— AIM OF THE EXERCISE —
Write the entries out in full, matching them exactly.

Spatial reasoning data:
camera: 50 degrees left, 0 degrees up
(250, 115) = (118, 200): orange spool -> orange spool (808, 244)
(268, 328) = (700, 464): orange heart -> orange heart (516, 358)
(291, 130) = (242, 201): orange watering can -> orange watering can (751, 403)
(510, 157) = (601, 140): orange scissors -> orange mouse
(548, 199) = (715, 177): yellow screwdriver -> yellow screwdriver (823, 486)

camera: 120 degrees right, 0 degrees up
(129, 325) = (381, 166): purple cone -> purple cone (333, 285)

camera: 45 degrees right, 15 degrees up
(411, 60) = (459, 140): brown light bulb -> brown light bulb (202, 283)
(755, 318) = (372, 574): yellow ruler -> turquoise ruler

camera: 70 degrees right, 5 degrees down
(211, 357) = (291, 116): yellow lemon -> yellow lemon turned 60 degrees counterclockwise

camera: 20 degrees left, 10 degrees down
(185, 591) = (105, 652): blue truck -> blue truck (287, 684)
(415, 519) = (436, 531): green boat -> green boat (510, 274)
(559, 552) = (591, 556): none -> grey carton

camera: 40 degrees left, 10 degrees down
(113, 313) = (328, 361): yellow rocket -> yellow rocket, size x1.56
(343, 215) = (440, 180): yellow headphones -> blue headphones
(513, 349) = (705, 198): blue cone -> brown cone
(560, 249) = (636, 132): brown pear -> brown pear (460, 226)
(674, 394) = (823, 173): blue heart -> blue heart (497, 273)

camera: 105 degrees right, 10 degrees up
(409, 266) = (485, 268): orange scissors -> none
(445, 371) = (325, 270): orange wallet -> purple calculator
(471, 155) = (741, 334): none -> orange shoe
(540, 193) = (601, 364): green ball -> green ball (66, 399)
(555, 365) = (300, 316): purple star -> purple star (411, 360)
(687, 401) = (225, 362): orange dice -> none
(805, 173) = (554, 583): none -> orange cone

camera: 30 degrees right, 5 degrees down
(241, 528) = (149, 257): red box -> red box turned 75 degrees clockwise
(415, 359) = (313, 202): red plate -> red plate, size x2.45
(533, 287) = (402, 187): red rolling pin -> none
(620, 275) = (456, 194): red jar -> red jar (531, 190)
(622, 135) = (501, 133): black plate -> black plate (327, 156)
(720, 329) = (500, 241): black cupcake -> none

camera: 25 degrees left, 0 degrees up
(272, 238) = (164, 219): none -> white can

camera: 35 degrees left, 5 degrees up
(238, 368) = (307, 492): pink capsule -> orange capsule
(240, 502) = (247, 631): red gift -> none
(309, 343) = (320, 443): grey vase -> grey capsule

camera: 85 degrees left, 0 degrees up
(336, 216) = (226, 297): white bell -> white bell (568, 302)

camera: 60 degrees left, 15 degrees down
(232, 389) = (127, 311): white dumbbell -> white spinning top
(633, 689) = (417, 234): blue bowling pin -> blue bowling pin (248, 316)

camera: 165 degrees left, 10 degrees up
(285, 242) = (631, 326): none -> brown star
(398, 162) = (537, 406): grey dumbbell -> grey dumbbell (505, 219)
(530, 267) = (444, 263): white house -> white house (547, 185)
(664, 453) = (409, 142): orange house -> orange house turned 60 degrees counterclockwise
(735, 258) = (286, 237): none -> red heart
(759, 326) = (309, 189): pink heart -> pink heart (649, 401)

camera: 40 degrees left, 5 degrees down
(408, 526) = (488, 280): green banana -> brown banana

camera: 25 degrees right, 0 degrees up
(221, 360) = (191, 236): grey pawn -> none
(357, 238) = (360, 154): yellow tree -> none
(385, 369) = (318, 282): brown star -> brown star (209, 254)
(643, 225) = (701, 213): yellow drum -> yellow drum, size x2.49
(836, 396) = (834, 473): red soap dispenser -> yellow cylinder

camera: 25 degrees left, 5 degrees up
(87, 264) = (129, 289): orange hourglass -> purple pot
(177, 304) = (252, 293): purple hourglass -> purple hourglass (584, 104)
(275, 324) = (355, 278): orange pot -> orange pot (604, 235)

— ANSWER TO THE PROBLEM —
camera: 50 degrees left, 0 degrees up
(250, 115) = (118, 200): orange spool -> orange spool (808, 244)
(268, 328) = (700, 464): orange heart -> orange heart (516, 358)
(291, 130) = (242, 201): orange watering can -> orange watering can (751, 403)
(510, 157) = (601, 140): orange scissors -> orange mouse
(548, 199) = (715, 177): yellow screwdriver -> yellow screwdriver (823, 486)

camera: 120 degrees right, 0 degrees up
(129, 325) = (381, 166): purple cone -> purple cone (333, 285)

camera: 45 degrees right, 15 degrees up
(411, 60) = (459, 140): brown light bulb -> brown light bulb (202, 283)
(755, 318) = (372, 574): yellow ruler -> turquoise ruler

camera: 70 degrees right, 5 degrees down
(211, 357) = (291, 116): yellow lemon -> yellow lemon turned 60 degrees counterclockwise

camera: 20 degrees left, 10 degrees down
(185, 591) = (105, 652): blue truck -> blue truck (287, 684)
(415, 519) = (436, 531): green boat -> green boat (510, 274)
(559, 552) = (591, 556): none -> grey carton

camera: 40 degrees left, 10 degrees down
(113, 313) = (328, 361): yellow rocket -> yellow rocket, size x1.56
(343, 215) = (440, 180): yellow headphones -> blue headphones
(513, 349) = (705, 198): blue cone -> brown cone
(560, 249) = (636, 132): brown pear -> brown pear (460, 226)
(674, 394) = (823, 173): blue heart -> blue heart (497, 273)

camera: 105 degrees right, 10 degrees up
(409, 266) = (485, 268): orange scissors -> none
(445, 371) = (325, 270): orange wallet -> purple calculator
(471, 155) = (741, 334): none -> orange shoe
(540, 193) = (601, 364): green ball -> green ball (66, 399)
(555, 365) = (300, 316): purple star -> purple star (411, 360)
(687, 401) = (225, 362): orange dice -> none
(805, 173) = (554, 583): none -> orange cone

camera: 30 degrees right, 5 degrees down
(241, 528) = (149, 257): red box -> red box turned 75 degrees clockwise
(415, 359) = (313, 202): red plate -> red plate, size x2.45
(533, 287) = (402, 187): red rolling pin -> none
(620, 275) = (456, 194): red jar -> red jar (531, 190)
(622, 135) = (501, 133): black plate -> black plate (327, 156)
(720, 329) = (500, 241): black cupcake -> none

camera: 25 degrees left, 0 degrees up
(272, 238) = (164, 219): none -> white can

camera: 35 degrees left, 5 degrees up
(238, 368) = (307, 492): pink capsule -> orange capsule
(240, 502) = (247, 631): red gift -> none
(309, 343) = (320, 443): grey vase -> grey capsule

camera: 85 degrees left, 0 degrees up
(336, 216) = (226, 297): white bell -> white bell (568, 302)

camera: 60 degrees left, 15 degrees down
(232, 389) = (127, 311): white dumbbell -> white spinning top
(633, 689) = (417, 234): blue bowling pin -> blue bowling pin (248, 316)

camera: 165 degrees left, 10 degrees up
(285, 242) = (631, 326): none -> brown star
(398, 162) = (537, 406): grey dumbbell -> grey dumbbell (505, 219)
(530, 267) = (444, 263): white house -> white house (547, 185)
(664, 453) = (409, 142): orange house -> orange house turned 60 degrees counterclockwise
(735, 258) = (286, 237): none -> red heart
(759, 326) = (309, 189): pink heart -> pink heart (649, 401)

camera: 40 degrees left, 5 degrees down
(408, 526) = (488, 280): green banana -> brown banana

camera: 25 degrees right, 0 degrees up
(221, 360) = (191, 236): grey pawn -> none
(357, 238) = (360, 154): yellow tree -> none
(385, 369) = (318, 282): brown star -> brown star (209, 254)
(643, 225) = (701, 213): yellow drum -> yellow drum, size x2.49
(836, 396) = (834, 473): red soap dispenser -> yellow cylinder

camera: 25 degrees left, 5 degrees up
(87, 264) = (129, 289): orange hourglass -> purple pot
(177, 304) = (252, 293): purple hourglass -> purple hourglass (584, 104)
(275, 324) = (355, 278): orange pot -> orange pot (604, 235)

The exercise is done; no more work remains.